======== DATASET ENTRIES ========
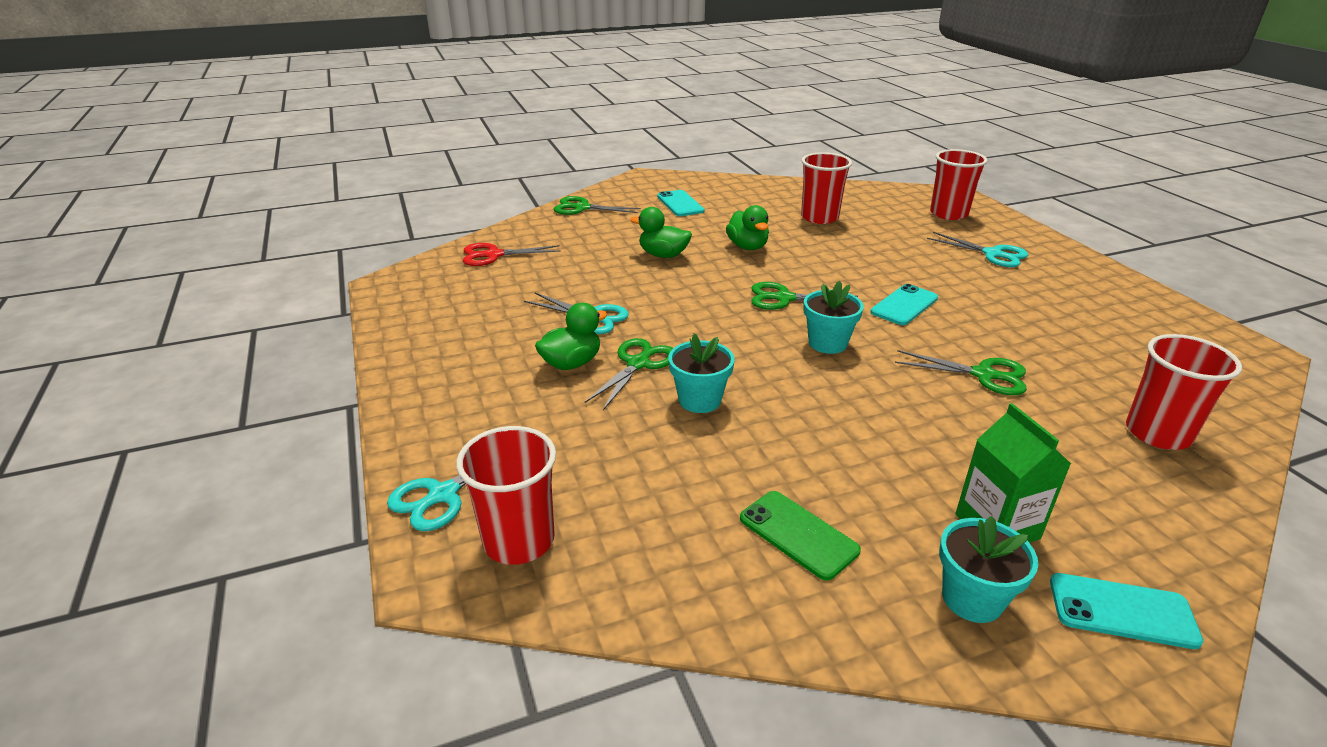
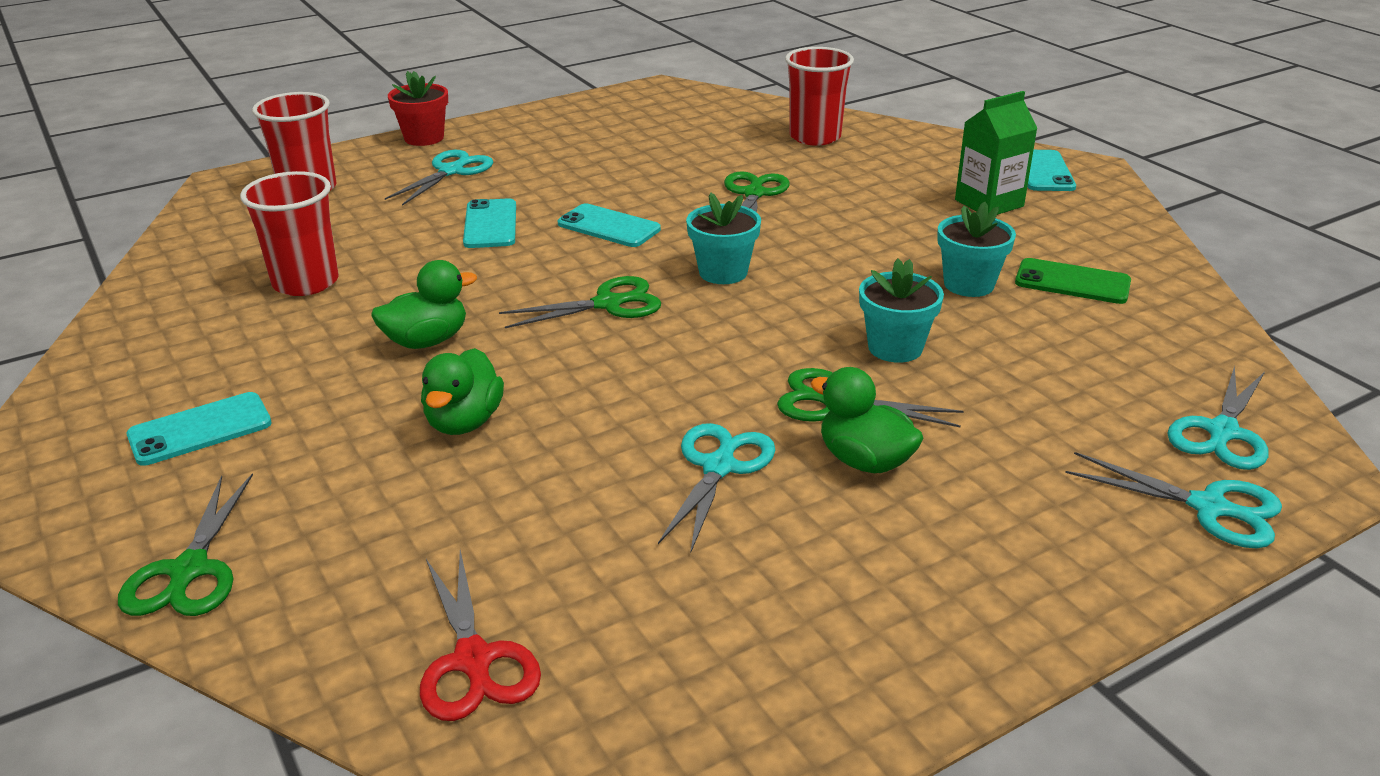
camera: 100 degrees left, 0 degrees up
(519, 540) = (1222, 432): red cup -> turquoise scissors
(783, 298) = (609, 304): green scissors -> green scissors turned 105 degrees counterclockwise
(798, 534) = (1072, 282): green phone -> green phone turned 75 degrees clockwise
(902, 265) = (490, 224): none -> turquoise phone
(972, 599) = (1080, 216): turquoise flower pot -> turquoise flower pot (968, 284)
(1054, 245) = (424, 138): none -> red flower pot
========
EXERCISE OBJECTIVE —
Whenever the string "green" shows up in a line of the records, copy that line.

TASK OUTPUT —
(783, 298) = (609, 304): green scissors -> green scissors turned 105 degrees counterclockwise
(798, 534) = (1072, 282): green phone -> green phone turned 75 degrees clockwise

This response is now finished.